▶ Work item
Taking the line with "R23: 6.2k (+3V3, VI2) -> 12k (+3V3, VI2)" as the first and the line with "POT103: 50k (+5V, GND, wiper" as the last, set down exactly every line in that range from the entries below, and no more.

▶ Given entries
-*-

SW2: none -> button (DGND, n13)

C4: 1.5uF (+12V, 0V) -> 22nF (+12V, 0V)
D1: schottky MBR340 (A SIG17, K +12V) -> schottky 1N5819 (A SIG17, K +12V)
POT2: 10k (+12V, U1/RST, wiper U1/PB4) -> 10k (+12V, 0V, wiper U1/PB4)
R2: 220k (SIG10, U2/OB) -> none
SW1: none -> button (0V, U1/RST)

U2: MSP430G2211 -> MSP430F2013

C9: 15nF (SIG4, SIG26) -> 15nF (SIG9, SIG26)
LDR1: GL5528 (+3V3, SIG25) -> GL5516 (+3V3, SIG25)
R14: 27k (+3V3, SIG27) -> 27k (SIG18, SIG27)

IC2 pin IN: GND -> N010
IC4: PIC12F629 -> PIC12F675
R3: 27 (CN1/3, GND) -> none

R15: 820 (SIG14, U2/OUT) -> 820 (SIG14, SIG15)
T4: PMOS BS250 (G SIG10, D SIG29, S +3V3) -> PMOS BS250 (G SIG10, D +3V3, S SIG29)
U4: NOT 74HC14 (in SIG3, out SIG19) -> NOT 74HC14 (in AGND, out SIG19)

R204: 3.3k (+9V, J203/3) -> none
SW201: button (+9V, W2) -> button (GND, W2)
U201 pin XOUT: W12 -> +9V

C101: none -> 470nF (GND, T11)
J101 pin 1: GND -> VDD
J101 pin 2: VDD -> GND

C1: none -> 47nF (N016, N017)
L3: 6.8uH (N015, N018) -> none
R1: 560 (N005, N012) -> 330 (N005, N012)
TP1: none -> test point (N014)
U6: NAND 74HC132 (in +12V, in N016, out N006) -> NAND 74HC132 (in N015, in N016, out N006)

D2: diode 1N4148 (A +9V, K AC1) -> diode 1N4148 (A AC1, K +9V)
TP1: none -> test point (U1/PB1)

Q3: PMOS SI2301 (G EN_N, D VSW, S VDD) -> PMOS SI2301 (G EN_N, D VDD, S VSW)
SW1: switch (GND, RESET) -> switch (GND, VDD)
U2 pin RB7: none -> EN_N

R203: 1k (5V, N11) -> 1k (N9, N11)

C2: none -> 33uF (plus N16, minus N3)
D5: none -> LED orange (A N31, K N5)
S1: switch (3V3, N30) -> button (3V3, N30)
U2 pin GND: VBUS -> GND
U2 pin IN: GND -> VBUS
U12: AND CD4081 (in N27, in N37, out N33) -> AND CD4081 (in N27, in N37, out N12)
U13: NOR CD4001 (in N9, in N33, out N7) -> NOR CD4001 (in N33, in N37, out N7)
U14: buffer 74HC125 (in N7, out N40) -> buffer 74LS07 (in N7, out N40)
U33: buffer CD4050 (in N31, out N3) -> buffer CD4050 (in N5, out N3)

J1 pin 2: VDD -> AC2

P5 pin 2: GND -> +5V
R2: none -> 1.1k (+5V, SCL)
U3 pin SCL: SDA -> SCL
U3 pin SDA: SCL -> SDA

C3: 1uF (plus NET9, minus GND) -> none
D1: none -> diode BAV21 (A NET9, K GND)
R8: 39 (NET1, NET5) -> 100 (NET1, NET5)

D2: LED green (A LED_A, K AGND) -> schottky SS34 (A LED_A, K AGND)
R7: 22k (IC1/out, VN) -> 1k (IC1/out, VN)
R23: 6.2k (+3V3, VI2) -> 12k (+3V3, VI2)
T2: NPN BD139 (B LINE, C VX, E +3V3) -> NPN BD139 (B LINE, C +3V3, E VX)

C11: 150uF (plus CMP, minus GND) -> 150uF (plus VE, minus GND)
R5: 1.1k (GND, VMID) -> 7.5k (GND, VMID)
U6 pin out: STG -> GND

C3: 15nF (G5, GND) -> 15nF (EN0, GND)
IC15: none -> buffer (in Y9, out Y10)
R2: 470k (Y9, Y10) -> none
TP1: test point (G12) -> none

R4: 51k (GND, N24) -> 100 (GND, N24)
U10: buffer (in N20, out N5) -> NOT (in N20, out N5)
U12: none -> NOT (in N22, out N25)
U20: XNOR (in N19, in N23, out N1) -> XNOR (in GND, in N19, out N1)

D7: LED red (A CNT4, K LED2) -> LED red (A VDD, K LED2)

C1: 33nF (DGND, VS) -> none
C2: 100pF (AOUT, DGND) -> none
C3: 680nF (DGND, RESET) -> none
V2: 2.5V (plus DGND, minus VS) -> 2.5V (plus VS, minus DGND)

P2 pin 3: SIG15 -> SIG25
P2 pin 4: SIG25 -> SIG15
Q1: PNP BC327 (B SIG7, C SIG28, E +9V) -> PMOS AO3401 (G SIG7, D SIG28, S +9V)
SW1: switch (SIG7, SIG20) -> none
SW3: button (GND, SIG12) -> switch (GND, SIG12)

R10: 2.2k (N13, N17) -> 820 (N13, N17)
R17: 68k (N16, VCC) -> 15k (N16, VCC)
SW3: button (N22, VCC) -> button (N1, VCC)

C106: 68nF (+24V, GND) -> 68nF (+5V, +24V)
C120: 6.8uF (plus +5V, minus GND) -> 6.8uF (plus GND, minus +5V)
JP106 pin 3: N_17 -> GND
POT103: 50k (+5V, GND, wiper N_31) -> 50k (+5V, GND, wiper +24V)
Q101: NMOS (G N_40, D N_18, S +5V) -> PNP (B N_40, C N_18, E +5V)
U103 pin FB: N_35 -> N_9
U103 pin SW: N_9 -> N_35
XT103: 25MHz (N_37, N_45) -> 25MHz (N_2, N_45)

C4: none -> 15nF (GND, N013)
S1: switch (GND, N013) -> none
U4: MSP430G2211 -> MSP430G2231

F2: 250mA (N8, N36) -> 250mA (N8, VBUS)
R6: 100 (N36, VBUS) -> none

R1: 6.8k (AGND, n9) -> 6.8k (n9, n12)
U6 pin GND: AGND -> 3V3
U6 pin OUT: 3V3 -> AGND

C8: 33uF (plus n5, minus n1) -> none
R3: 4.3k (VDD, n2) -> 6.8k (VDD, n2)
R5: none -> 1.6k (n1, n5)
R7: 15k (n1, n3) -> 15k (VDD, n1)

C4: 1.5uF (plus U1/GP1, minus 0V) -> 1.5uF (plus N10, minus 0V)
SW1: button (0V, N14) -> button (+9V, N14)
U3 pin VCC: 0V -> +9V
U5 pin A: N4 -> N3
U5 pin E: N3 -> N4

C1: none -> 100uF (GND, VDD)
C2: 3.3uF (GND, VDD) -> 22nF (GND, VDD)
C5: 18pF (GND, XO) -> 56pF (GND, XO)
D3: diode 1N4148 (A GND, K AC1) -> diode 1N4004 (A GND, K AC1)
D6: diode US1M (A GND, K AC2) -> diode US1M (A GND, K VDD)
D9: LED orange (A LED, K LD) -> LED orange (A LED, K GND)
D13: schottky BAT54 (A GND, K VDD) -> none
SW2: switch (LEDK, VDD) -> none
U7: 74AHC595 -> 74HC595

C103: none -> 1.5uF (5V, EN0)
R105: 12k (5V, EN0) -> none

-*-

▶ Answer to the exercise
R23: 6.2k (+3V3, VI2) -> 12k (+3V3, VI2)
T2: NPN BD139 (B LINE, C VX, E +3V3) -> NPN BD139 (B LINE, C +3V3, E VX)

C11: 150uF (plus CMP, minus GND) -> 150uF (plus VE, minus GND)
R5: 1.1k (GND, VMID) -> 7.5k (GND, VMID)
U6 pin out: STG -> GND

C3: 15nF (G5, GND) -> 15nF (EN0, GND)
IC15: none -> buffer (in Y9, out Y10)
R2: 470k (Y9, Y10) -> none
TP1: test point (G12) -> none

R4: 51k (GND, N24) -> 100 (GND, N24)
U10: buffer (in N20, out N5) -> NOT (in N20, out N5)
U12: none -> NOT (in N22, out N25)
U20: XNOR (in N19, in N23, out N1) -> XNOR (in GND, in N19, out N1)

D7: LED red (A CNT4, K LED2) -> LED red (A VDD, K LED2)

C1: 33nF (DGND, VS) -> none
C2: 100pF (AOUT, DGND) -> none
C3: 680nF (DGND, RESET) -> none
V2: 2.5V (plus DGND, minus VS) -> 2.5V (plus VS, minus DGND)

P2 pin 3: SIG15 -> SIG25
P2 pin 4: SIG25 -> SIG15
Q1: PNP BC327 (B SIG7, C SIG28, E +9V) -> PMOS AO3401 (G SIG7, D SIG28, S +9V)
SW1: switch (SIG7, SIG20) -> none
SW3: button (GND, SIG12) -> switch (GND, SIG12)

R10: 2.2k (N13, N17) -> 820 (N13, N17)
R17: 68k (N16, VCC) -> 15k (N16, VCC)
SW3: button (N22, VCC) -> button (N1, VCC)

C106: 68nF (+24V, GND) -> 68nF (+5V, +24V)
C120: 6.8uF (plus +5V, minus GND) -> 6.8uF (plus GND, minus +5V)
JP106 pin 3: N_17 -> GND
POT103: 50k (+5V, GND, wiper N_31) -> 50k (+5V, GND, wiper +24V)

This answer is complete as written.